:: Exercise requirements ::
Sort through the entries below and pull out lines containing the word "blue".

:: Task input ::
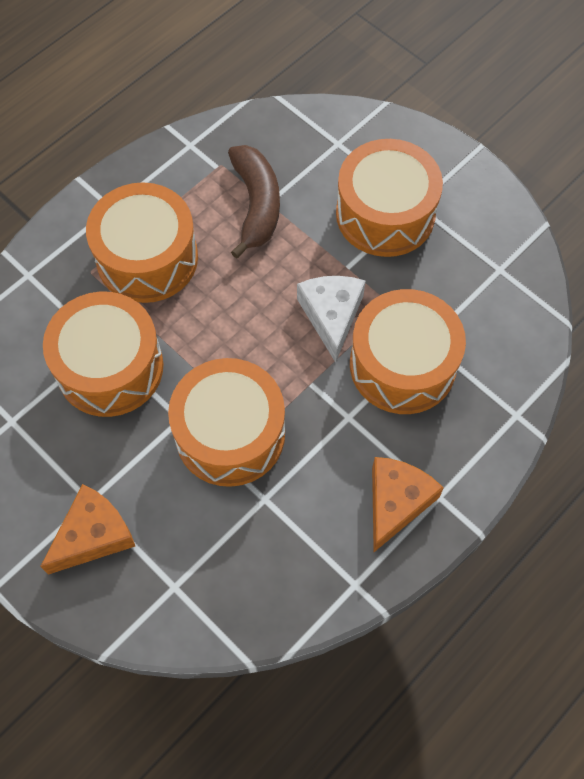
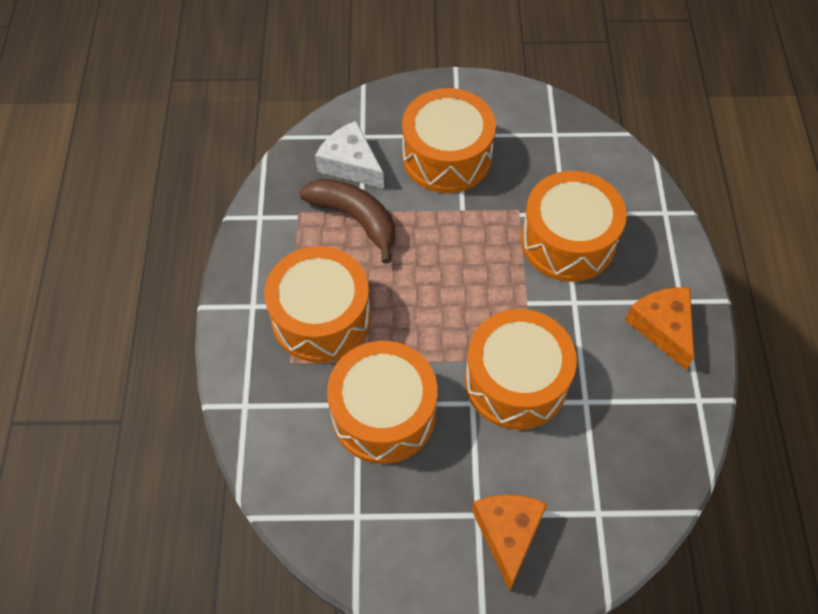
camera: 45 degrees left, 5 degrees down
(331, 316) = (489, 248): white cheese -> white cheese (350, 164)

==

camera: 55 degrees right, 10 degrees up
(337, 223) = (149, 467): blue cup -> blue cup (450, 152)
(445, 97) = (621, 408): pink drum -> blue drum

* * *

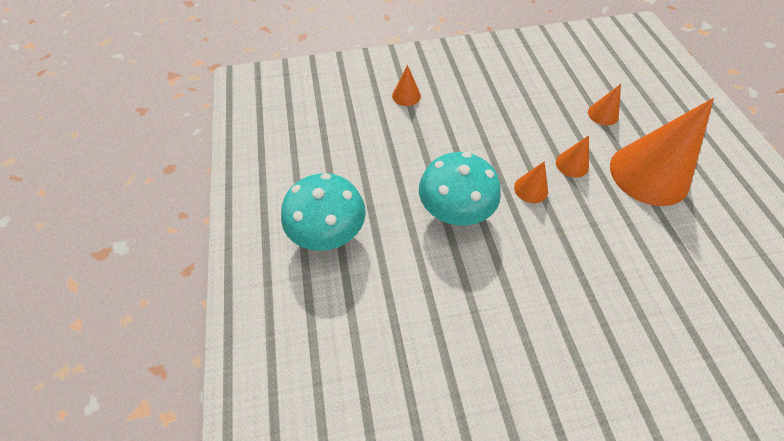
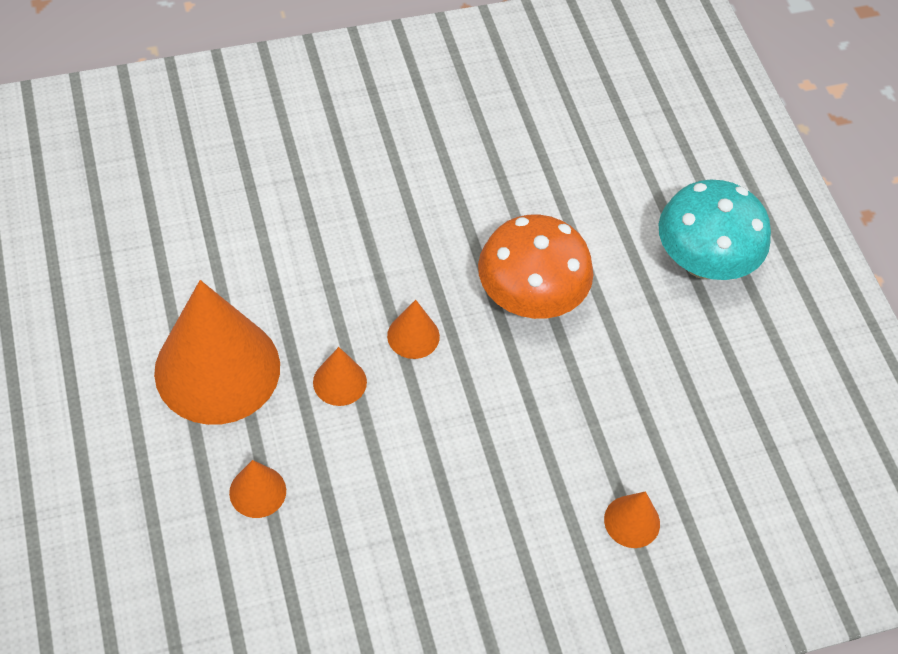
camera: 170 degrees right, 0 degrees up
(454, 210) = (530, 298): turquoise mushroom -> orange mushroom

:: Result of this task ::
(337, 223) = (149, 467): blue cup -> blue cup (450, 152)
(445, 97) = (621, 408): pink drum -> blue drum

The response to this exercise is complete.